▸ Records shown
━━━━━━━━

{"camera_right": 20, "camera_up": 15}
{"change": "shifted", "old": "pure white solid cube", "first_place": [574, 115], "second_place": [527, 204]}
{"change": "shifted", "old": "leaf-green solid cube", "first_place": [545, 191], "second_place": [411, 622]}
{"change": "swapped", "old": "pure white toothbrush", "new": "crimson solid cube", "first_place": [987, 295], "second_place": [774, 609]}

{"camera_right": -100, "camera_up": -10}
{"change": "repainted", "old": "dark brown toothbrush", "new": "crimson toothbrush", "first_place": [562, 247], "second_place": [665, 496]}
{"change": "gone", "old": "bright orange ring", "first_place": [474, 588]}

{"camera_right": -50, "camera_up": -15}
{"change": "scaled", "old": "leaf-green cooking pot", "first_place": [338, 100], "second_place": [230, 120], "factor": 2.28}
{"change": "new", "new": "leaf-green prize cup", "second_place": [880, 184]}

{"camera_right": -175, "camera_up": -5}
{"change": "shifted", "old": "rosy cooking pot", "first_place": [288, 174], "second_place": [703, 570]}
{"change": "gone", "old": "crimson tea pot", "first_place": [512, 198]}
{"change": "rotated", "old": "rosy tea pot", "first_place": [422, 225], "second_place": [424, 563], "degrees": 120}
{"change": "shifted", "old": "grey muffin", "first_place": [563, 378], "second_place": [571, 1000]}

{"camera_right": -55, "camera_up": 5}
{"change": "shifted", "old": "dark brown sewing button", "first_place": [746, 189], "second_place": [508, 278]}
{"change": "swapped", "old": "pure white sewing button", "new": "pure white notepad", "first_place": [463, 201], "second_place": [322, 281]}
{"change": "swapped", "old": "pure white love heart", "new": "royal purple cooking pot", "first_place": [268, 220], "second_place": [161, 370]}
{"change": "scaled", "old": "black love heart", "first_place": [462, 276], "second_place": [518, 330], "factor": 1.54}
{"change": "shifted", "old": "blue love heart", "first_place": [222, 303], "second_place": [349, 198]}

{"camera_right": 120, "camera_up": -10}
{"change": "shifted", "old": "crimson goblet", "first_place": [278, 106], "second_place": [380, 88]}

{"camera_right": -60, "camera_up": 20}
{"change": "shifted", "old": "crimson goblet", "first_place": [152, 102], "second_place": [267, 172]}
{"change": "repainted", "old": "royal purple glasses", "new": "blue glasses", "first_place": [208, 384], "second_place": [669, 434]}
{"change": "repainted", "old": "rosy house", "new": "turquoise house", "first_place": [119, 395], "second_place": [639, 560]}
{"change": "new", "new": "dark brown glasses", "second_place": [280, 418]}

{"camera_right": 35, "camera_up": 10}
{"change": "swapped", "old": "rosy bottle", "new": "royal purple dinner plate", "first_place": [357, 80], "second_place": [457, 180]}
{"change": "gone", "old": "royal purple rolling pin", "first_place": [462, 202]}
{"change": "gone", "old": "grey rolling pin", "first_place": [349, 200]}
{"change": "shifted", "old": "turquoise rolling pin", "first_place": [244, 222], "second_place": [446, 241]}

━━━━━━━━

▸ What to produce
A complete, exact copy of the entries is required.

▸ Answer to this exercise
{"camera_right": 20, "camera_up": 15}
{"change": "shifted", "old": "pure white solid cube", "first_place": [574, 115], "second_place": [527, 204]}
{"change": "shifted", "old": "leaf-green solid cube", "first_place": [545, 191], "second_place": [411, 622]}
{"change": "swapped", "old": "pure white toothbrush", "new": "crimson solid cube", "first_place": [987, 295], "second_place": [774, 609]}

{"camera_right": -100, "camera_up": -10}
{"change": "repainted", "old": "dark brown toothbrush", "new": "crimson toothbrush", "first_place": [562, 247], "second_place": [665, 496]}
{"change": "gone", "old": "bright orange ring", "first_place": [474, 588]}

{"camera_right": -50, "camera_up": -15}
{"change": "scaled", "old": "leaf-green cooking pot", "first_place": [338, 100], "second_place": [230, 120], "factor": 2.28}
{"change": "new", "new": "leaf-green prize cup", "second_place": [880, 184]}

{"camera_right": -175, "camera_up": -5}
{"change": "shifted", "old": "rosy cooking pot", "first_place": [288, 174], "second_place": [703, 570]}
{"change": "gone", "old": "crimson tea pot", "first_place": [512, 198]}
{"change": "rotated", "old": "rosy tea pot", "first_place": [422, 225], "second_place": [424, 563], "degrees": 120}
{"change": "shifted", "old": "grey muffin", "first_place": [563, 378], "second_place": [571, 1000]}

{"camera_right": -55, "camera_up": 5}
{"change": "shifted", "old": "dark brown sewing button", "first_place": [746, 189], "second_place": [508, 278]}
{"change": "swapped", "old": "pure white sewing button", "new": "pure white notepad", "first_place": [463, 201], "second_place": [322, 281]}
{"change": "swapped", "old": "pure white love heart", "new": "royal purple cooking pot", "first_place": [268, 220], "second_place": [161, 370]}
{"change": "scaled", "old": "black love heart", "first_place": [462, 276], "second_place": [518, 330], "factor": 1.54}
{"change": "shifted", "old": "blue love heart", "first_place": [222, 303], "second_place": [349, 198]}

{"camera_right": 120, "camera_up": -10}
{"change": "shifted", "old": "crimson goblet", "first_place": [278, 106], "second_place": [380, 88]}

{"camera_right": -60, "camera_up": 20}
{"change": "shifted", "old": "crimson goblet", "first_place": [152, 102], "second_place": [267, 172]}
{"change": "repainted", "old": "royal purple glasses", "new": "blue glasses", "first_place": [208, 384], "second_place": [669, 434]}
{"change": "repainted", "old": "rosy house", "new": "turquoise house", "first_place": [119, 395], "second_place": [639, 560]}
{"change": "new", "new": "dark brown glasses", "second_place": [280, 418]}

{"camera_right": 35, "camera_up": 10}
{"change": "swapped", "old": "rosy bottle", "new": "royal purple dinner plate", "first_place": [357, 80], "second_place": [457, 180]}
{"change": "gone", "old": "royal purple rolling pin", "first_place": [462, 202]}
{"change": "gone", "old": "grey rolling pin", "first_place": [349, 200]}
{"change": "shifted", "old": "turquoise rolling pin", "first_place": [244, 222], "second_place": [446, 241]}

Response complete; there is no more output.